┌─ GIVEN RECORDS

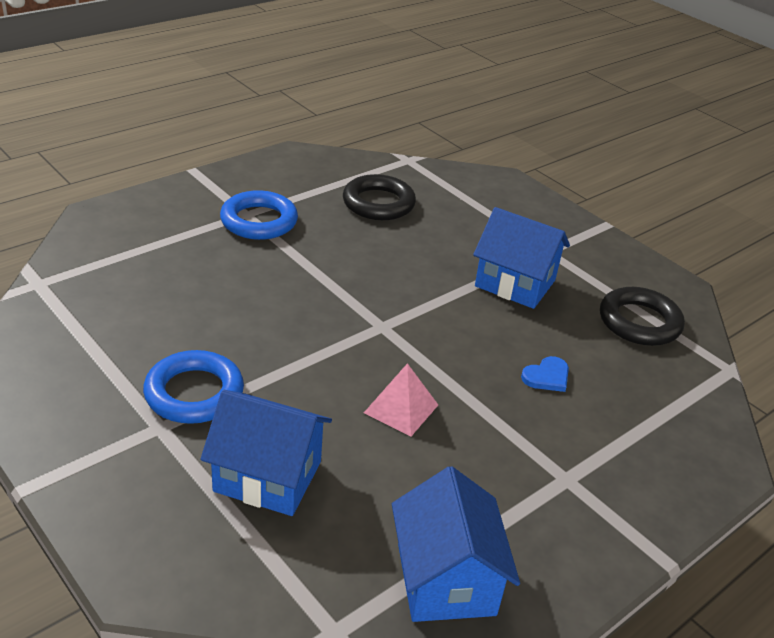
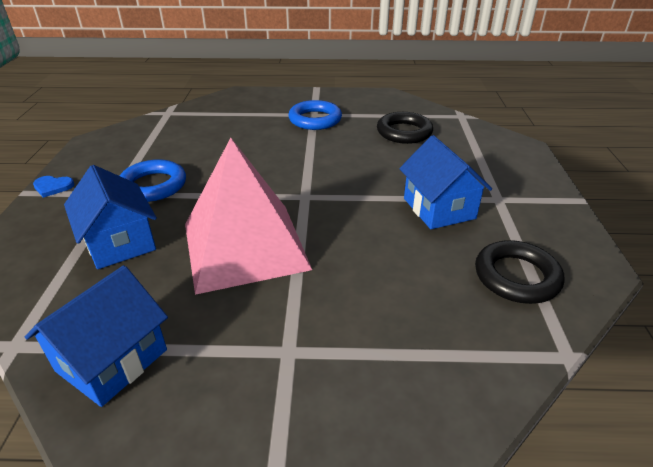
camera: 45 degrees right, 0 degrees up
(401, 408) = (245, 245): pink pyramid -> pink pyramid, size x2.46
(547, 376) = (376, 276): blue heart -> blue heart (53, 187)

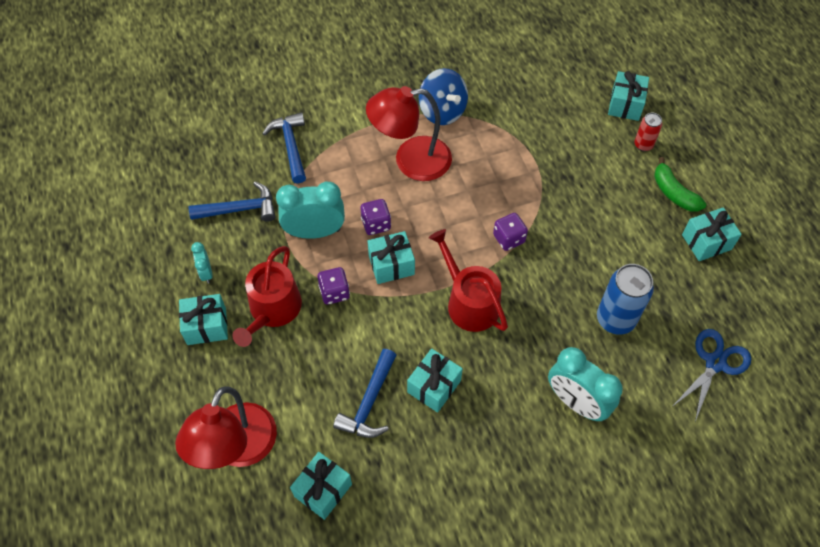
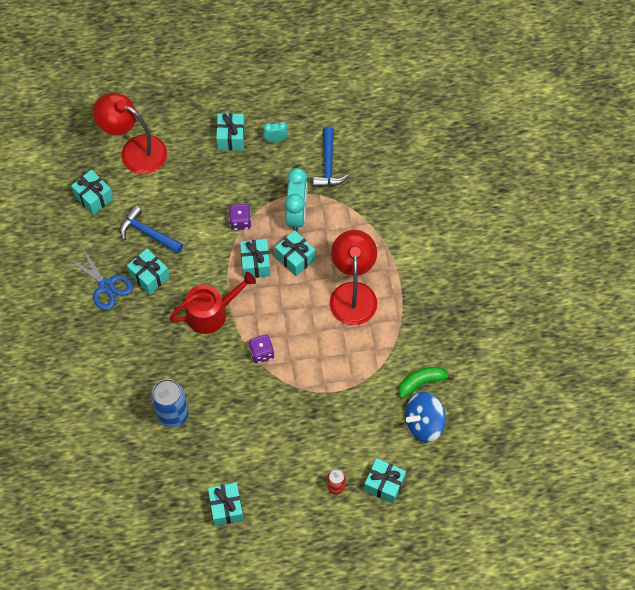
camera: 100 degrees right, 5 degrees up
(272, 310) = (234, 180): red watering can -> none
(290, 146) = (384, 206): blue hammer -> none
(376, 224) = (295, 258): purple dice -> turquoise gift
(442, 111) = (402, 327): blue spinning top -> blue spinning top (423, 423)
(576, 402) = (113, 368): turquoise clock -> none
(674, 193) = (280, 496): green banana -> green banana (421, 383)
(715, 363) = (119, 477): blue scissors -> blue scissors (106, 286)

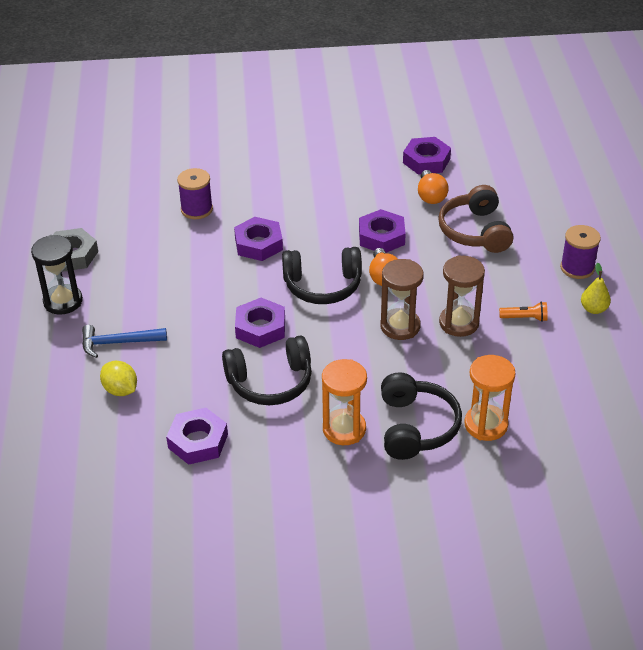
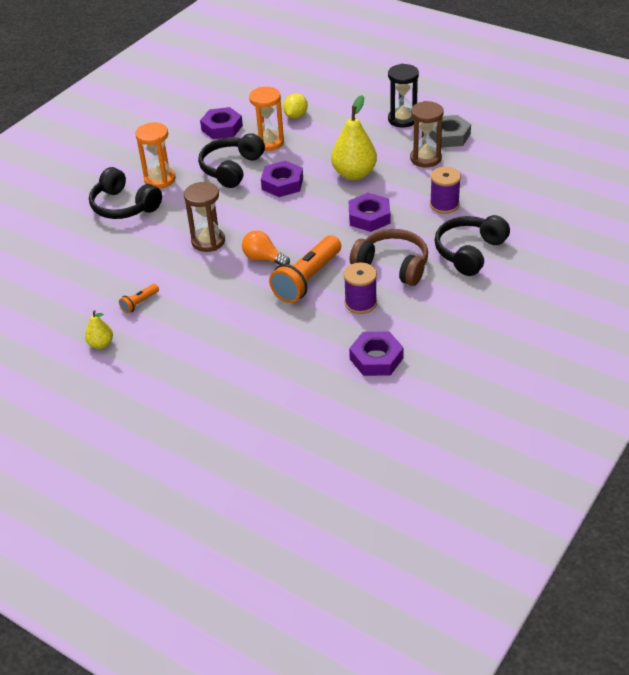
camera: 130 degrees right, 0 degrees up
(118, 343) = (337, 127): blue hammer -> none
(120, 390) = (296, 116): yellow lemon -> yellow lemon turned 60 degrees counterclockwise
(197, 287) = (354, 174): none -> yellow pear
(322, 285) = (289, 226): black headphones -> black headphones (469, 252)
(381, 237) = (307, 280): purple nut -> orange flashlight
(430, 196) = (325, 333): orange light bulb -> none
(459, 323) = (176, 269): brown hourglass -> brown hourglass (425, 158)
(475, 231) = (254, 333): brown headphones -> brown headphones (392, 265)
(486, 425) = (87, 233): orange hourglass -> orange hourglass (269, 142)
(577, 268) = (147, 364): purple spool -> purple spool (360, 303)

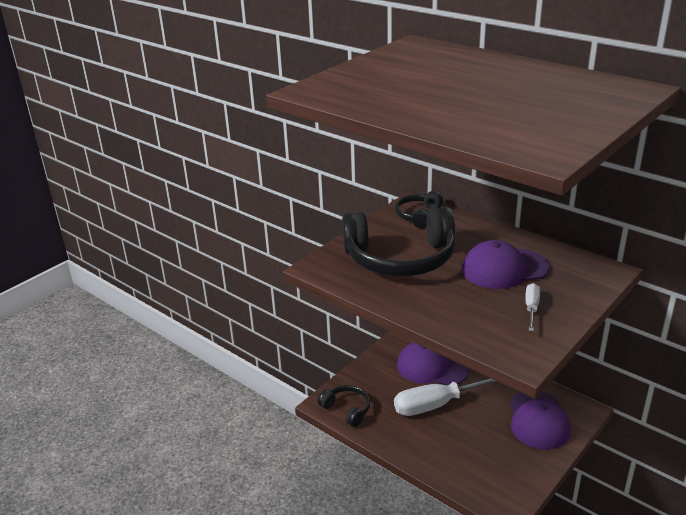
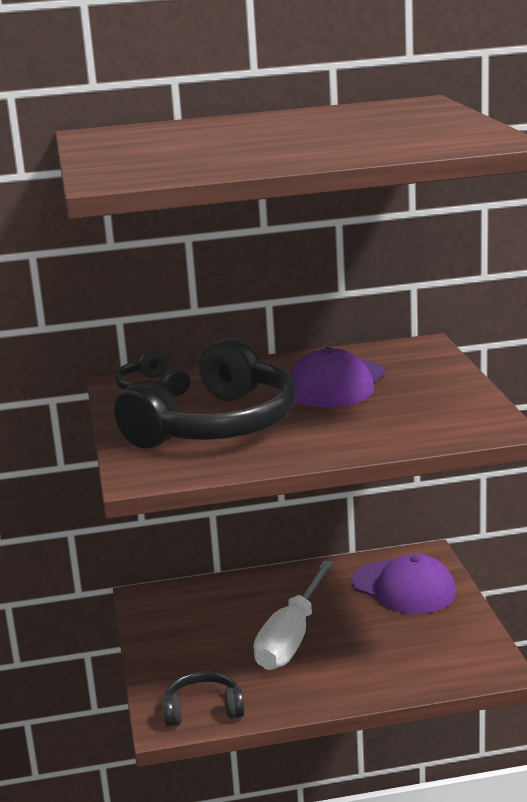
camera: 50 degrees left, 10 degrees down
(432, 367) = (227, 613): purple cap -> none
(531, 308) = (424, 397): white screwdriver -> none

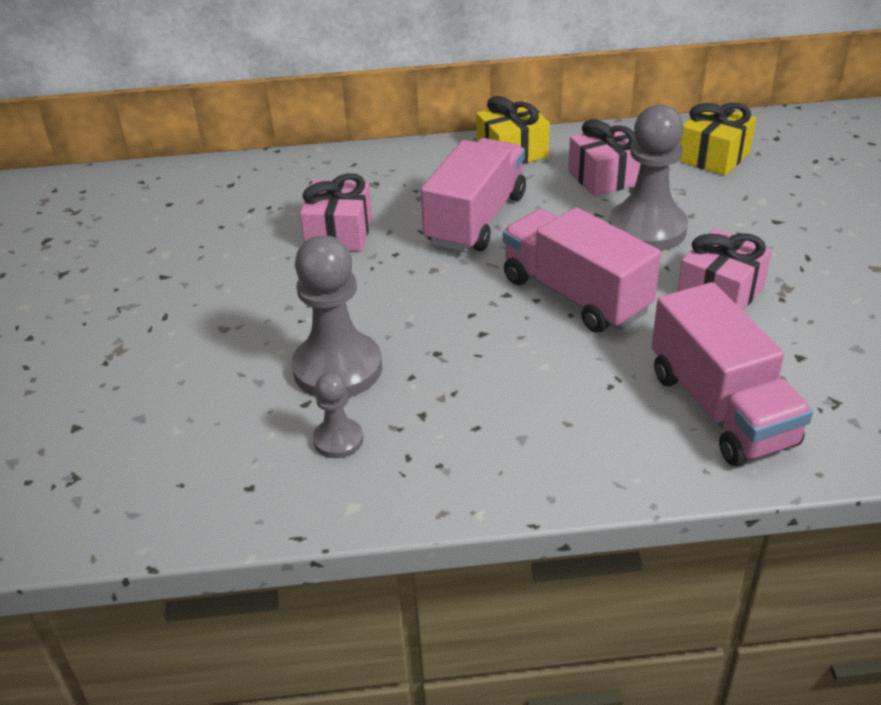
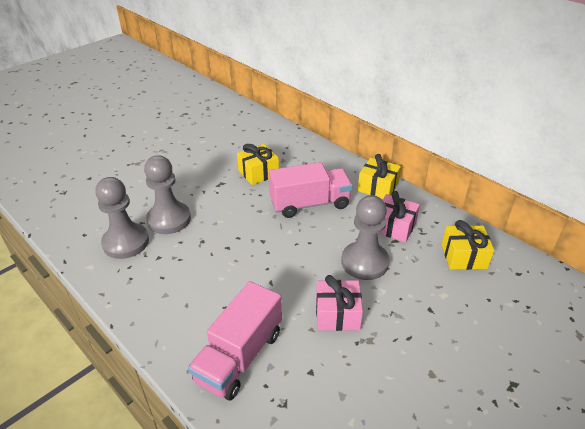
camera: 50 degrees right, 0 degrees up
(338, 440) = (126, 242): grey pawn -> grey pawn, size x1.93
(339, 233) = (258, 173): pink gift -> yellow gift
(575, 295) = (283, 263): pink truck -> none

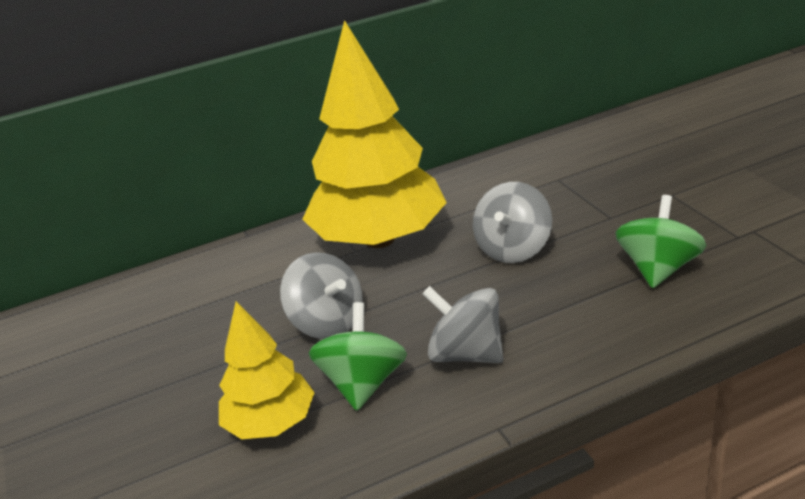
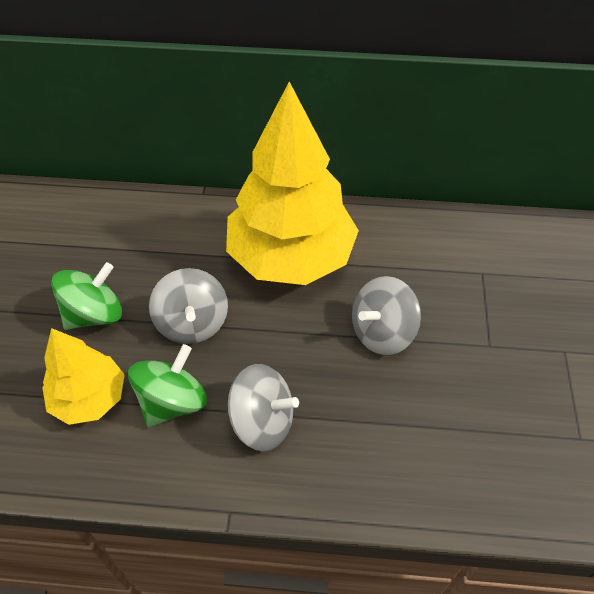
camera: 25 degrees right, 20 degrees up
(466, 354) = (262, 422): grey spinning top -> grey spinning top turned 135 degrees clockwise
(658, 269) = (479, 431): green spinning top -> green spinning top (94, 314)

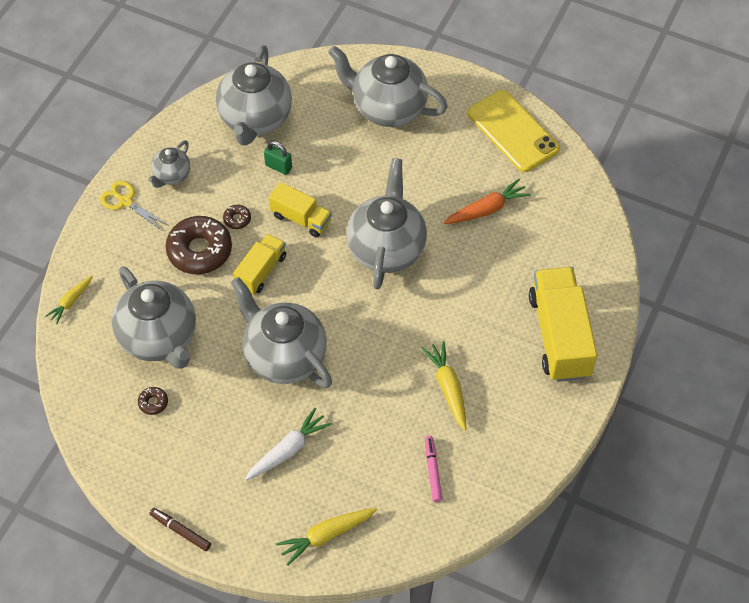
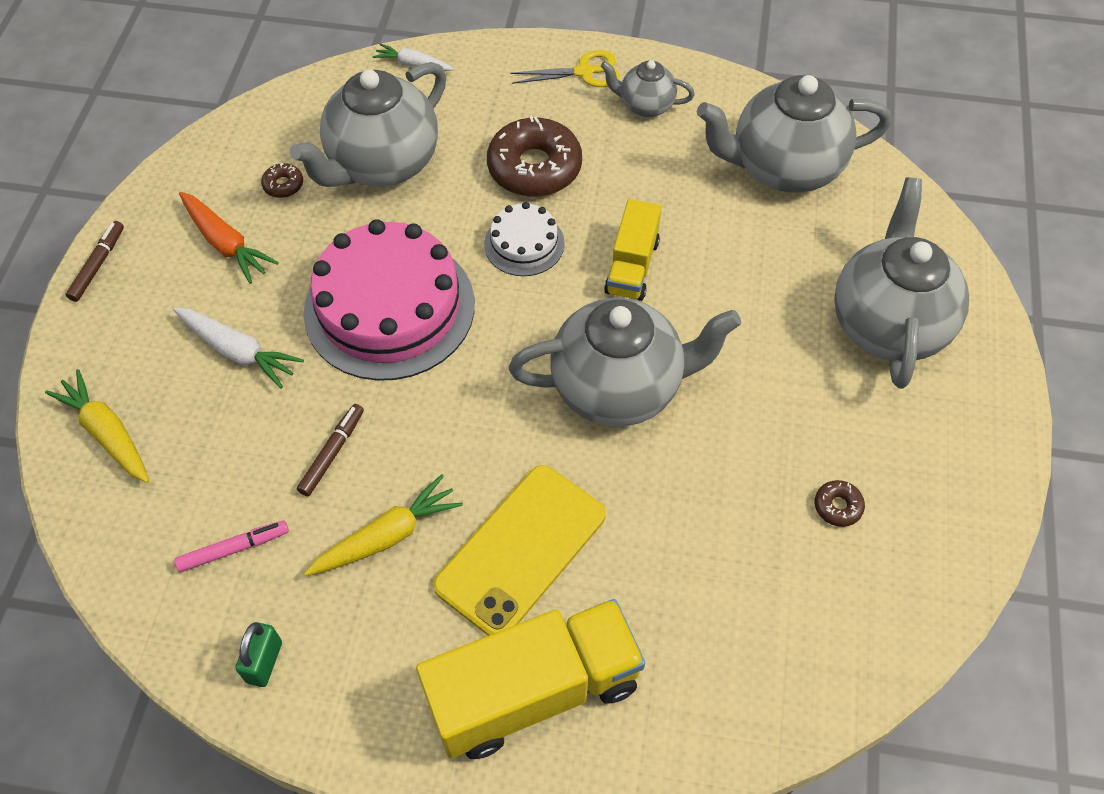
camera: 75 degrees right, 0 degrees up
(71, 301) = (413, 64): yellow carrot -> white carrot
(125, 201) = (584, 72): yellow scissors -> yellow scissors turned 60 degrees clockwise
(237, 219) = (602, 194): brown donut -> brown donut (838, 506)
(261, 271) = (524, 244): yellow truck -> white cake
(278, 167) = (712, 216): green padlock -> green padlock (264, 662)
(284, 357) = (389, 308): grey teapot -> pink cake
(383, 407) = (332, 453): none -> brown marker
(487, 209) = (752, 515): orange carrot -> orange carrot (226, 243)
(513, 131) = (935, 519): yellow phone -> yellow phone (521, 550)

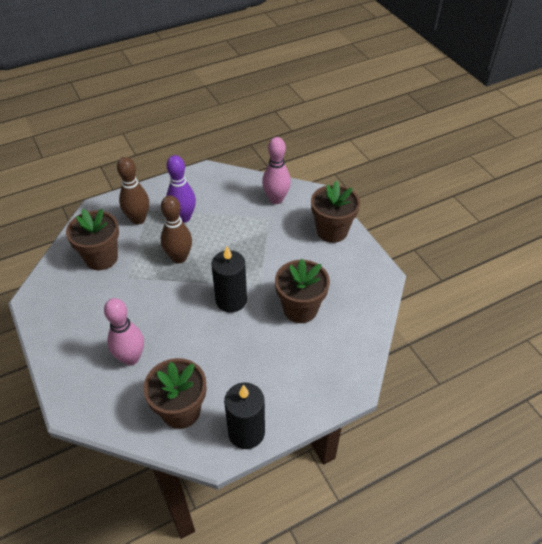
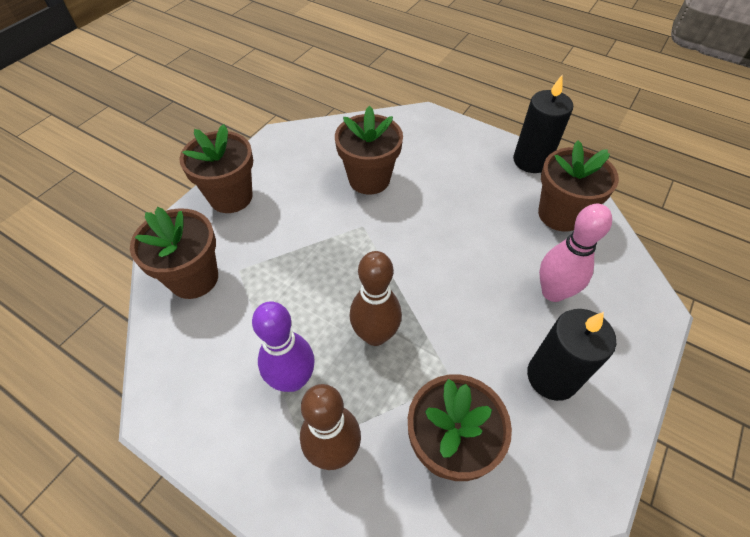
camera: 120 degrees left, 5 degrees up
(231, 300) = (402, 241): black candle -> black candle (552, 377)
(276, 199) = (194, 278): pink bowling pin -> brown flower pot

└─

WHAT TO DO:
Above are some entries; copy exactly the lines from the line with "(432, 367) = (227, 613): purple cap -> none" through the line with "camera: 75 degrees right, 0 degrees up", both included, but none of the pictures.

COMPLETED TASK:
(432, 367) = (227, 613): purple cap -> none
(531, 308) = (424, 397): white screwdriver -> none

camera: 50 degrees right, 0 degrees up
(338, 440) = (126, 242): grey pawn -> grey pawn, size x1.93
(339, 233) = (258, 173): pink gift -> yellow gift
(575, 295) = (283, 263): pink truck -> none

camera: 25 degrees right, 20 degrees up
(466, 354) = (262, 422): grey spinning top -> grey spinning top turned 135 degrees clockwise
(658, 269) = (479, 431): green spinning top -> green spinning top (94, 314)

camera: 75 degrees right, 0 degrees up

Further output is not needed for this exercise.